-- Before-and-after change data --
***
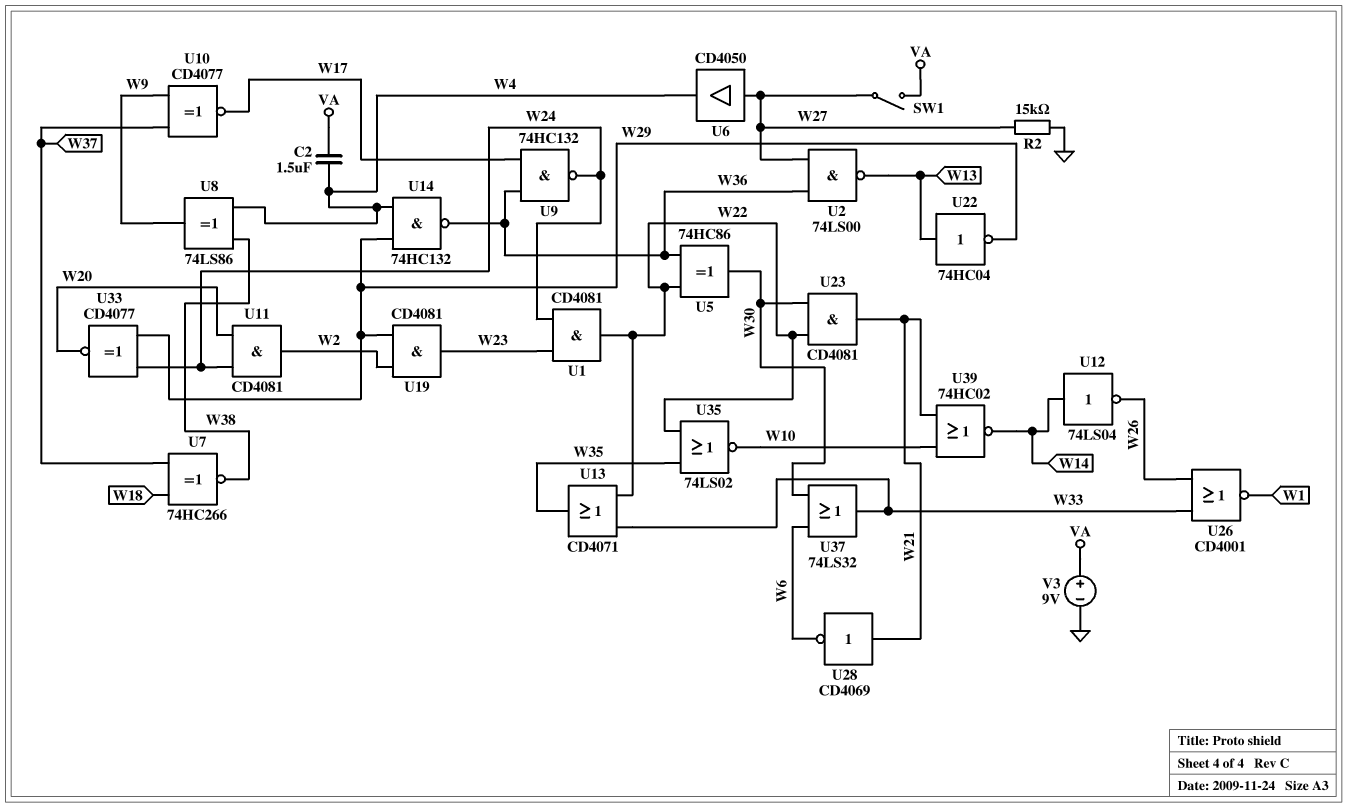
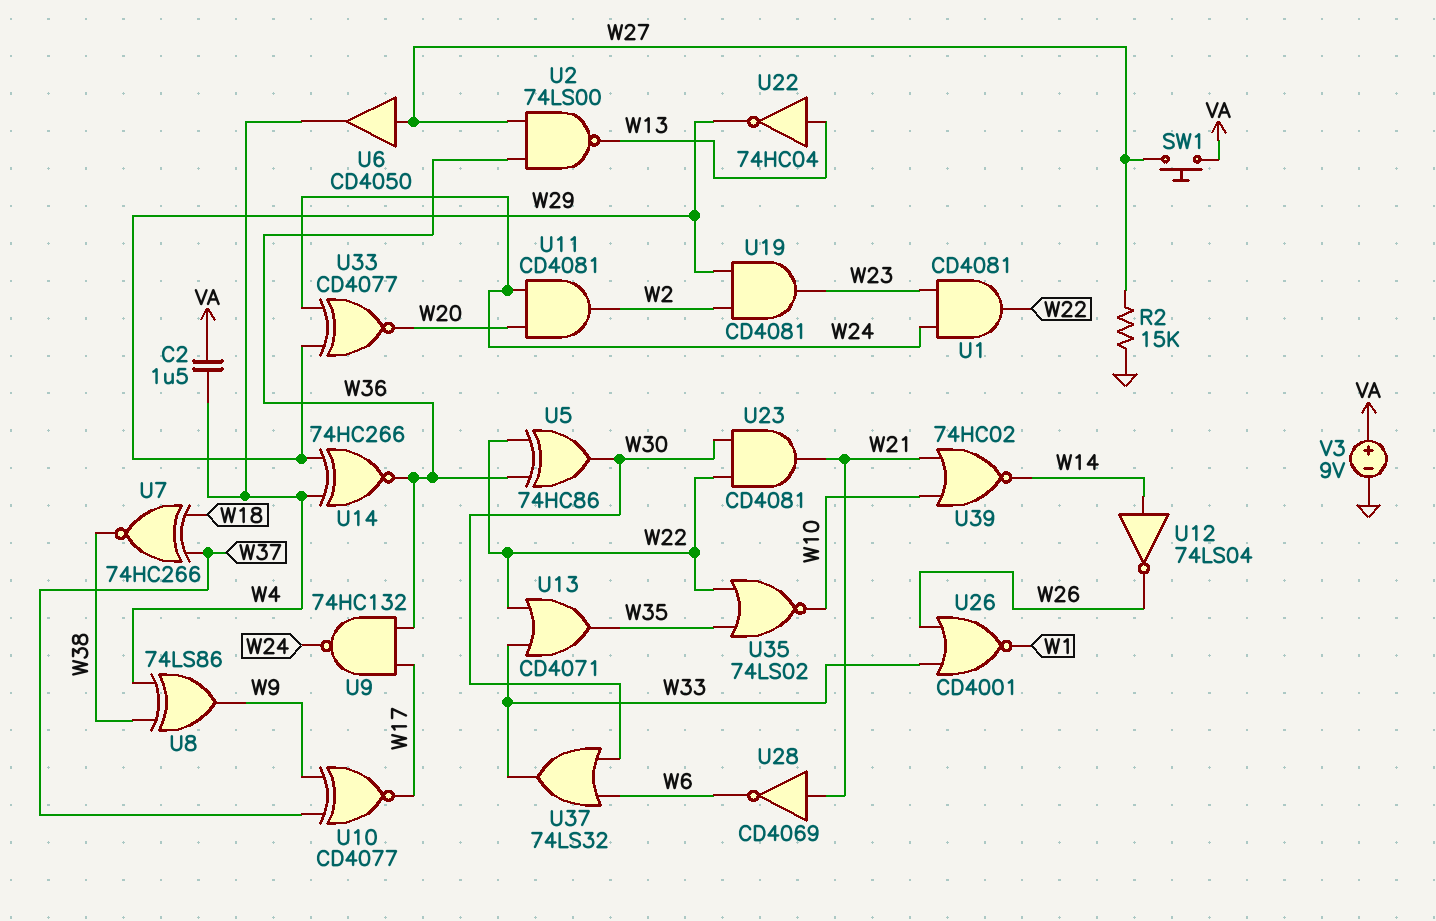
SW1: switch (VA, W27) -> button (VA, W27)
U14: NAND 74HC132 (in W4, in W29, out W36) -> XNOR 74HC266 (in W4, in W29, out W36)

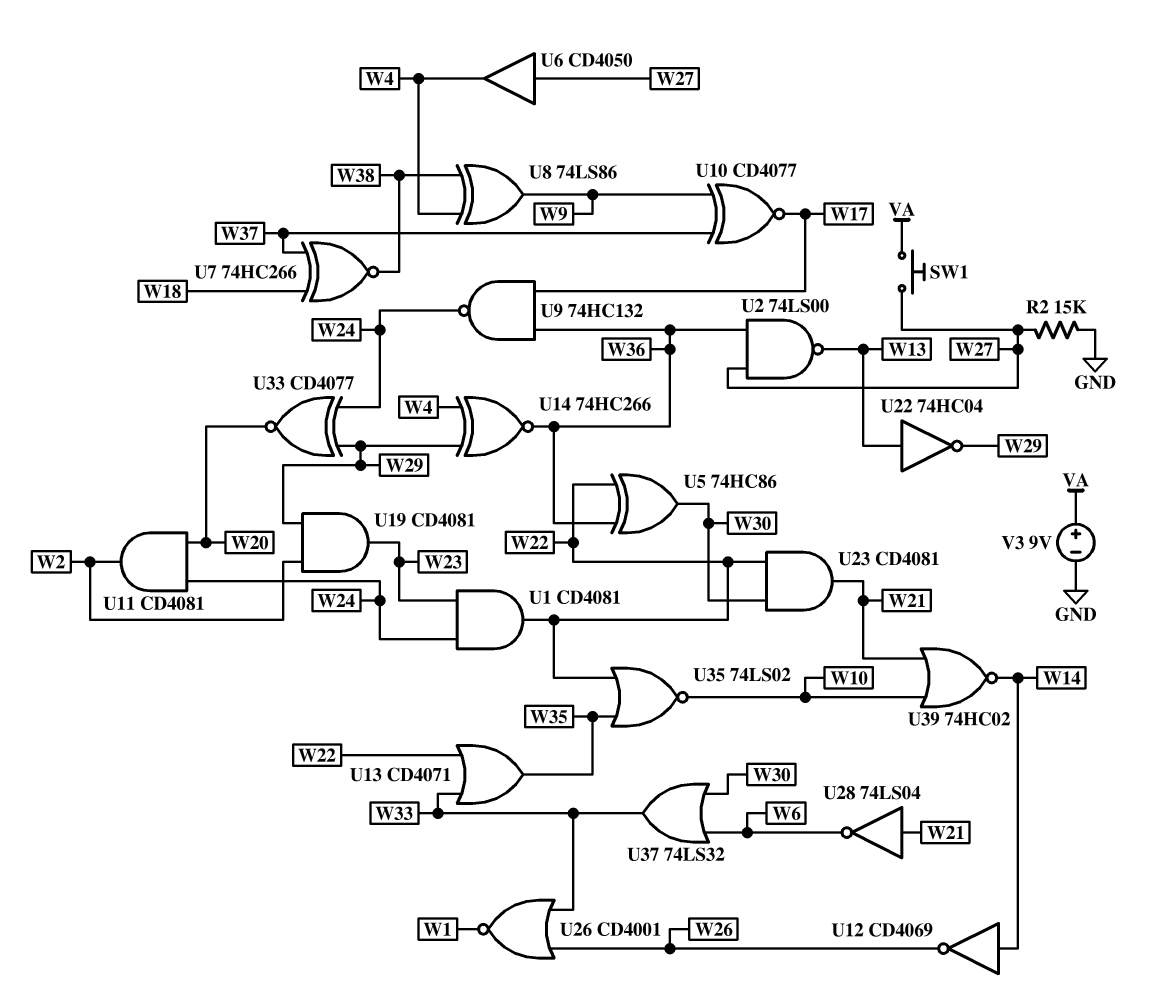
C2: 1.5uF (VA, W4) -> none
U12: NOT 74LS04 (in W14, out W26) -> NOT CD4069 (in W14, out W26)
U28: NOT CD4069 (in W21, out W6) -> NOT 74LS04 (in W21, out W6)

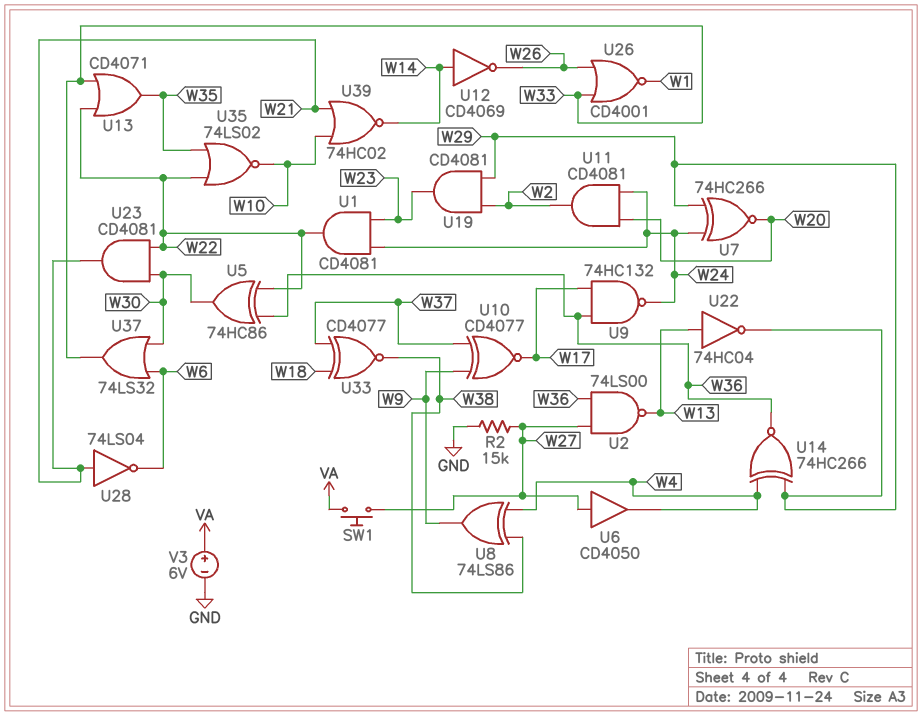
U7: XNOR 74HC266 (in W18, in W37, out W38) -> XNOR 74HC266 (in W24, in W29, out W20)
U33: XNOR CD4077 (in W24, in W29, out W20) -> XNOR CD4077 (in W18, in W37, out W38)
V3: 9V (plus VA, minus GND) -> 6V (plus VA, minus GND)

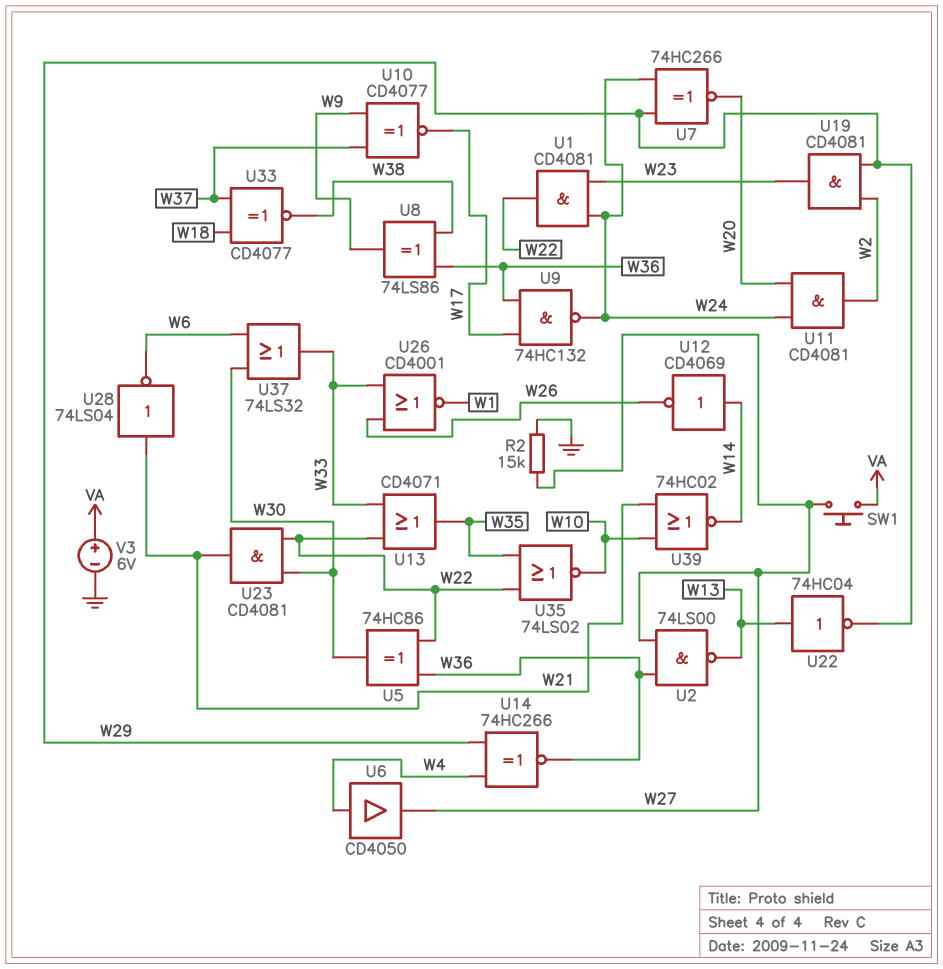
U6: buffer CD4050 (in W27, out W4) -> buffer CD4050 (in W4, out W27)
U8: XOR 74LS86 (in W4, in W38, out W9) -> XOR 74LS86 (in W36, in W38, out W9)

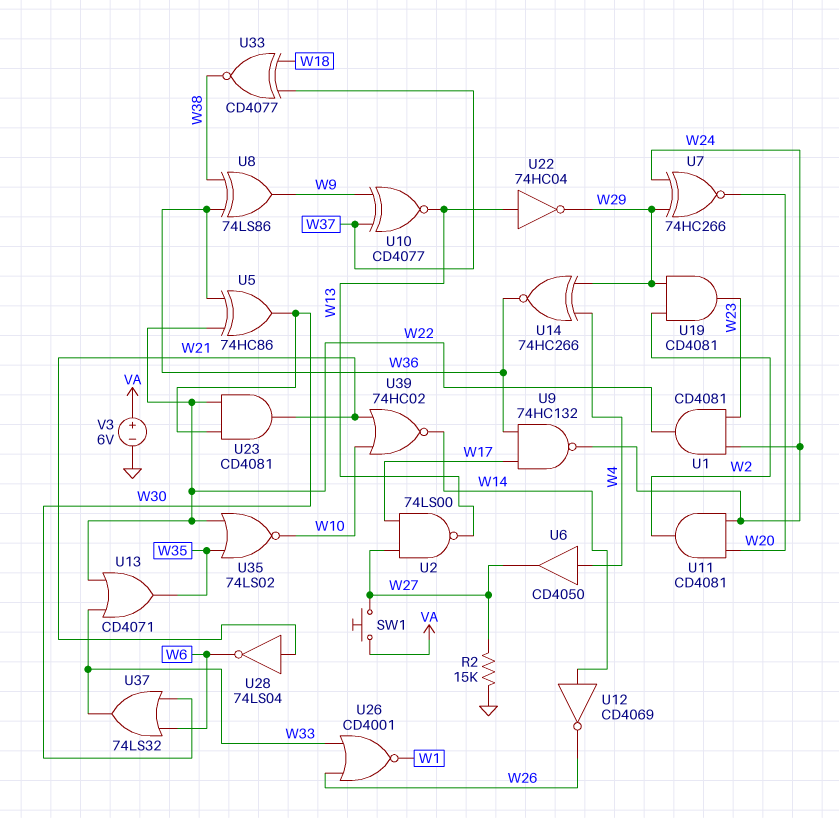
U2: NAND 74LS00 (in W27, in W36, out W13) -> NAND 74LS00 (in W17, in W27, out W13)
U10: XNOR CD4077 (in W9, in W37, out W17) -> XNOR CD4077 (in W9, in W37, out W13)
***
-- WHAT THE EXERCISE ASKS --
Return the records word for word, leaving every picture out of the copy.

-- OUTPUT FOR THIS TASK --
SW1: switch (VA, W27) -> button (VA, W27)
U14: NAND 74HC132 (in W4, in W29, out W36) -> XNOR 74HC266 (in W4, in W29, out W36)

C2: 1.5uF (VA, W4) -> none
U12: NOT 74LS04 (in W14, out W26) -> NOT CD4069 (in W14, out W26)
U28: NOT CD4069 (in W21, out W6) -> NOT 74LS04 (in W21, out W6)

U7: XNOR 74HC266 (in W18, in W37, out W38) -> XNOR 74HC266 (in W24, in W29, out W20)
U33: XNOR CD4077 (in W24, in W29, out W20) -> XNOR CD4077 (in W18, in W37, out W38)
V3: 9V (plus VA, minus GND) -> 6V (plus VA, minus GND)

U6: buffer CD4050 (in W27, out W4) -> buffer CD4050 (in W4, out W27)
U8: XOR 74LS86 (in W4, in W38, out W9) -> XOR 74LS86 (in W36, in W38, out W9)

U2: NAND 74LS00 (in W27, in W36, out W13) -> NAND 74LS00 (in W17, in W27, out W13)
U10: XNOR CD4077 (in W9, in W37, out W17) -> XNOR CD4077 (in W9, in W37, out W13)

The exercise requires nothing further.